## Recorded information:
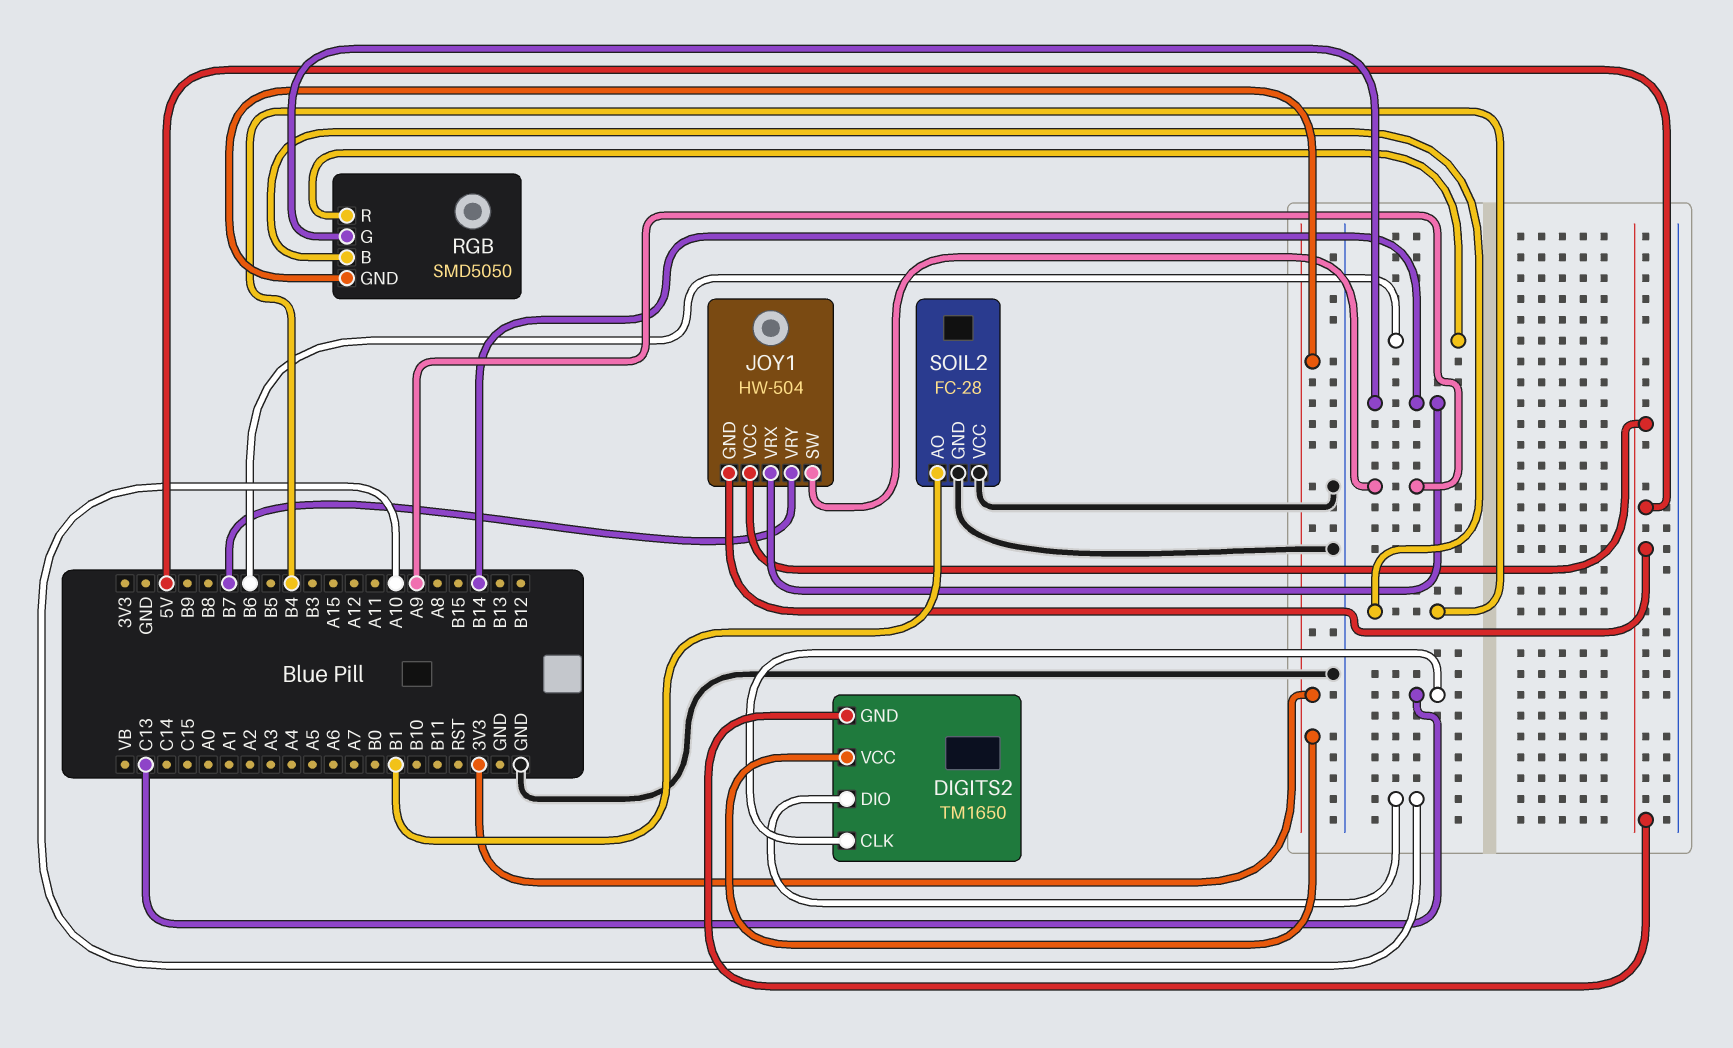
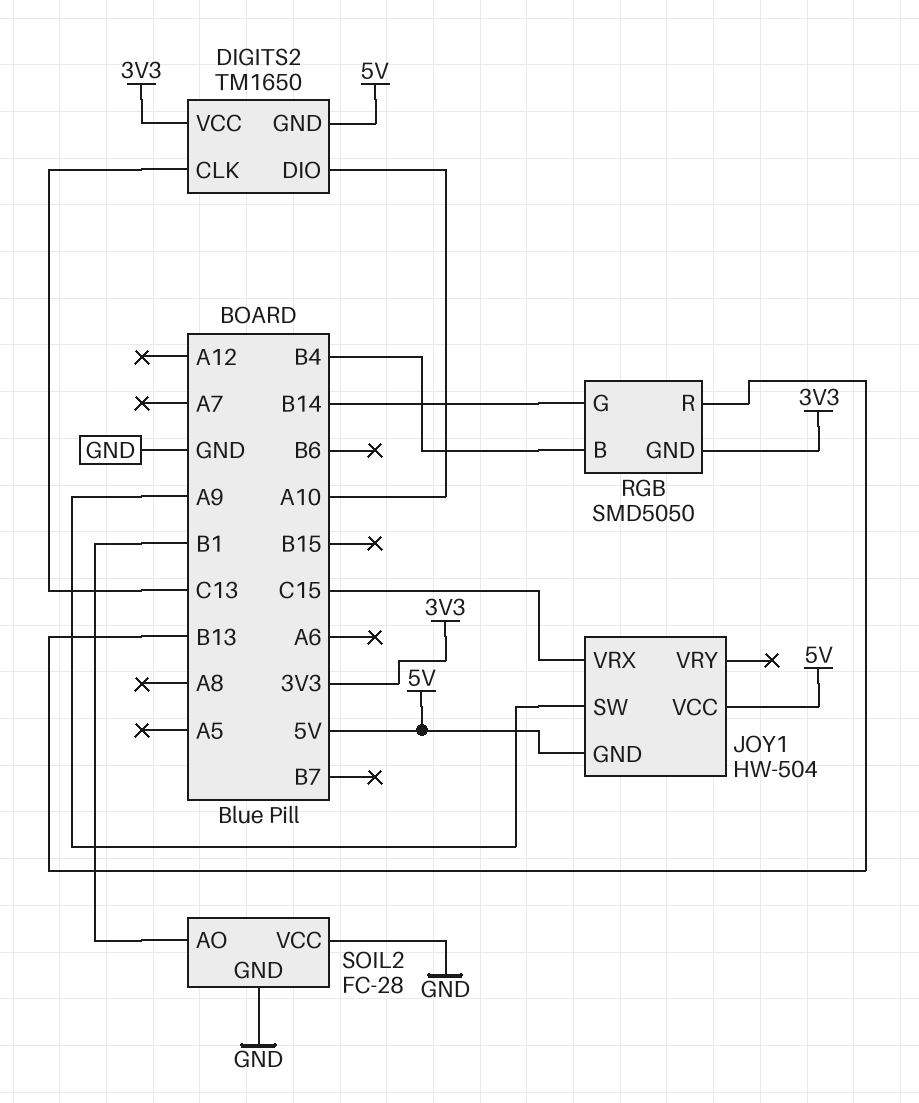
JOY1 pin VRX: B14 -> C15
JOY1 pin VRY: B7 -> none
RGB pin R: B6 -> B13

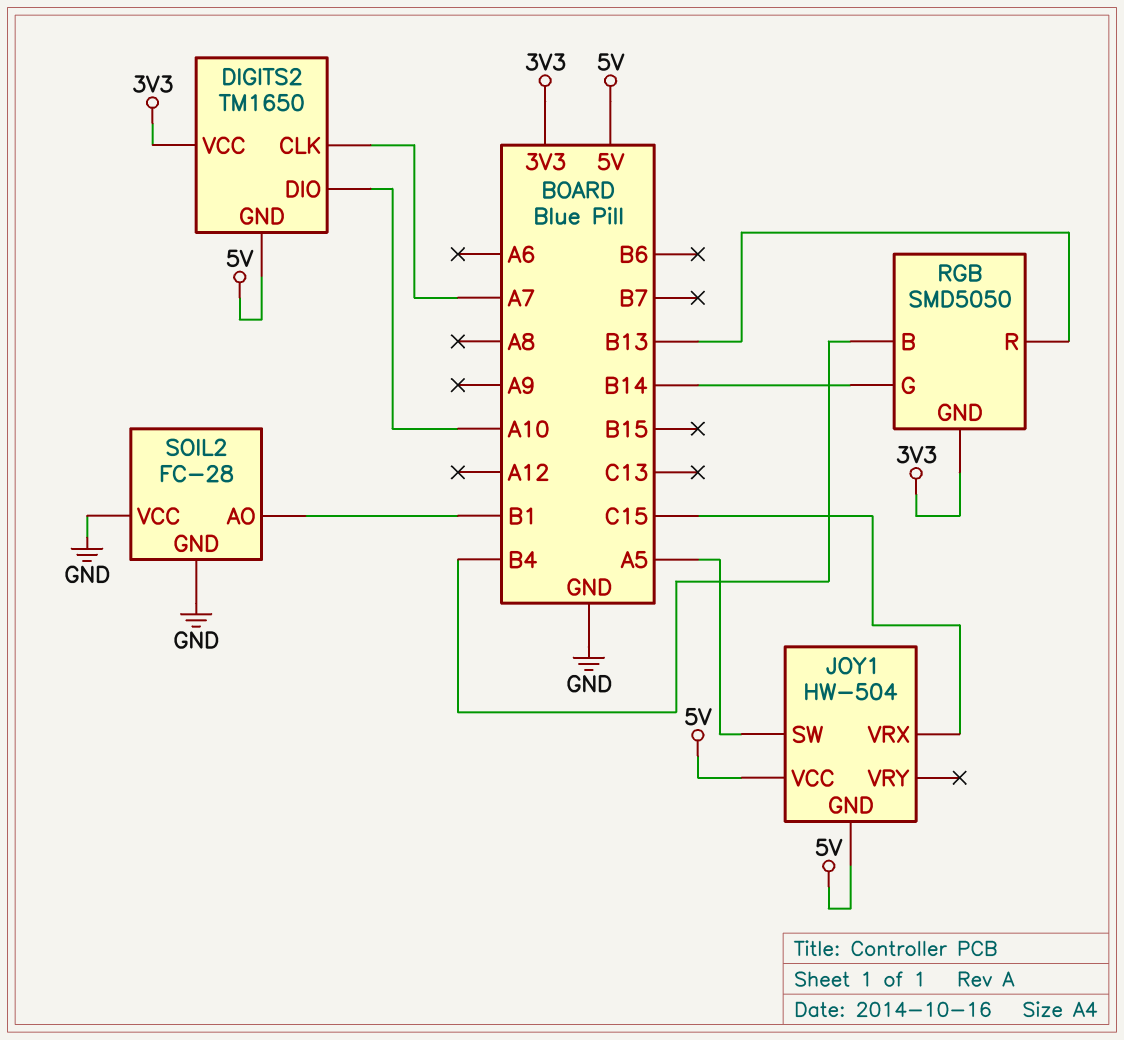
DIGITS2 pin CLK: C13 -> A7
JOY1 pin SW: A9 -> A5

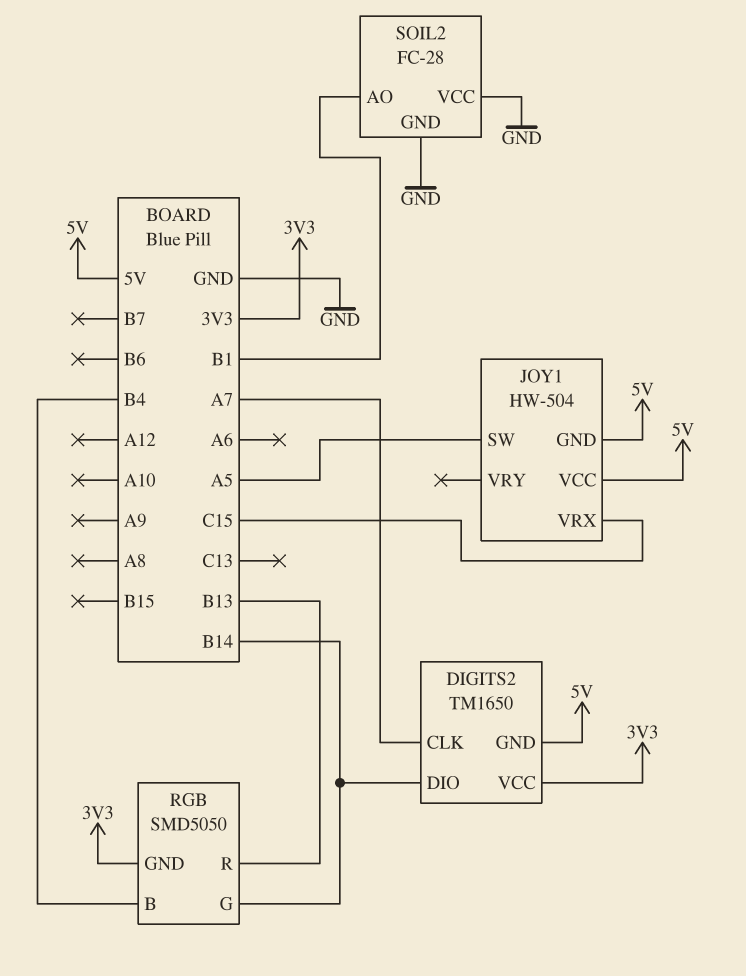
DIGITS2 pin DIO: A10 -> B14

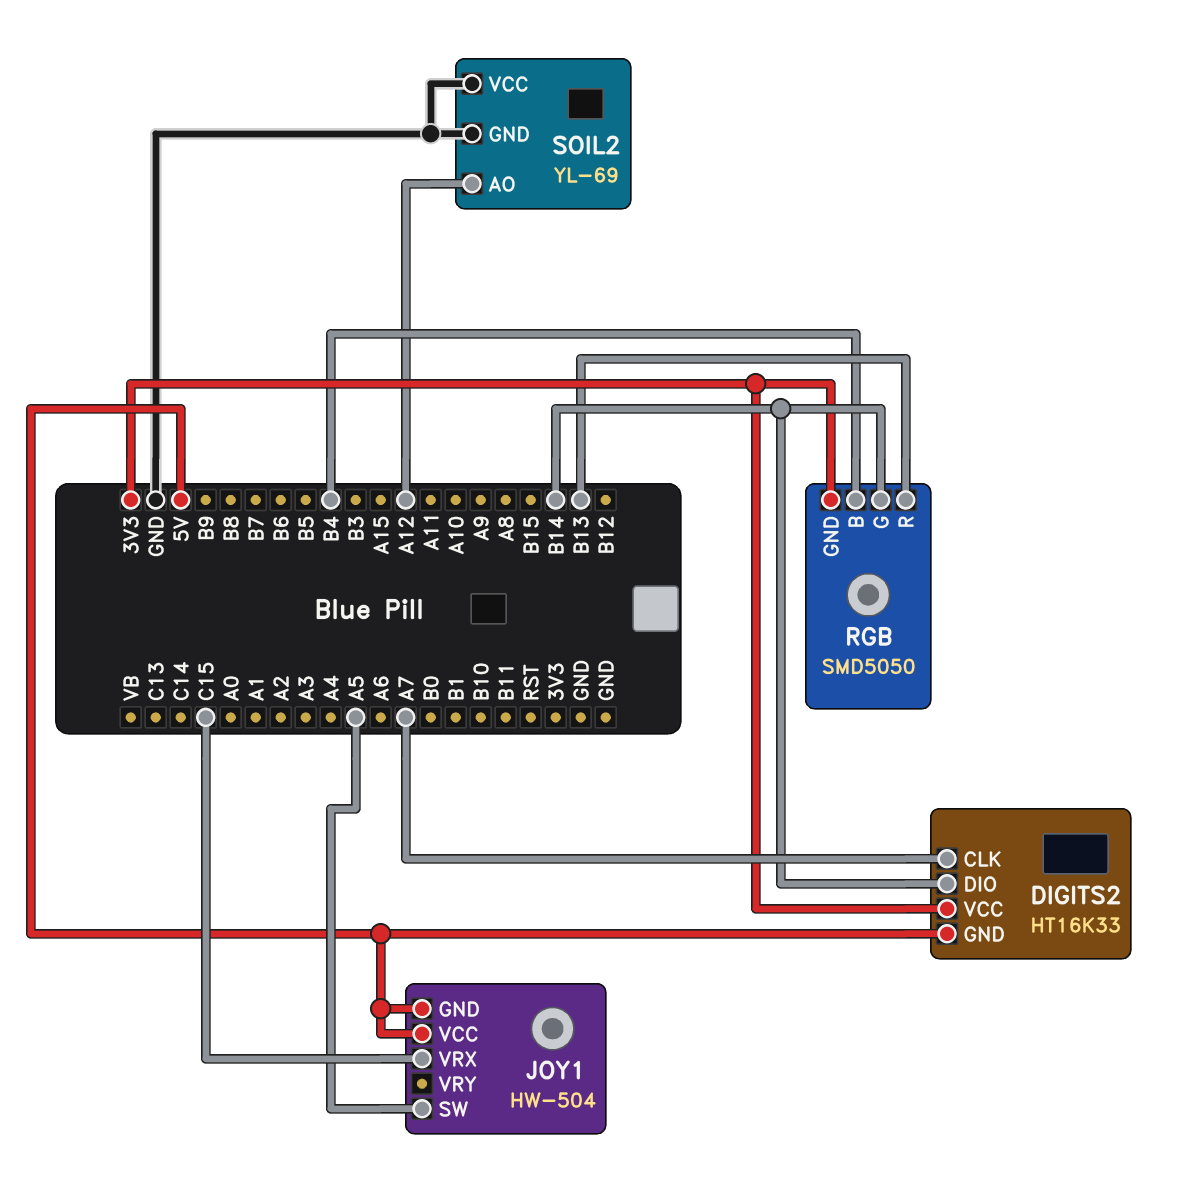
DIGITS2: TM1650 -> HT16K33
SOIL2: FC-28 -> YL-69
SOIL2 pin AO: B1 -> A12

## Directions for this task:
Return a verbatim transcription of the data, omitting all images.

## Response to the task:
JOY1 pin VRX: B14 -> C15
JOY1 pin VRY: B7 -> none
RGB pin R: B6 -> B13

DIGITS2 pin CLK: C13 -> A7
JOY1 pin SW: A9 -> A5

DIGITS2 pin DIO: A10 -> B14

DIGITS2: TM1650 -> HT16K33
SOIL2: FC-28 -> YL-69
SOIL2 pin AO: B1 -> A12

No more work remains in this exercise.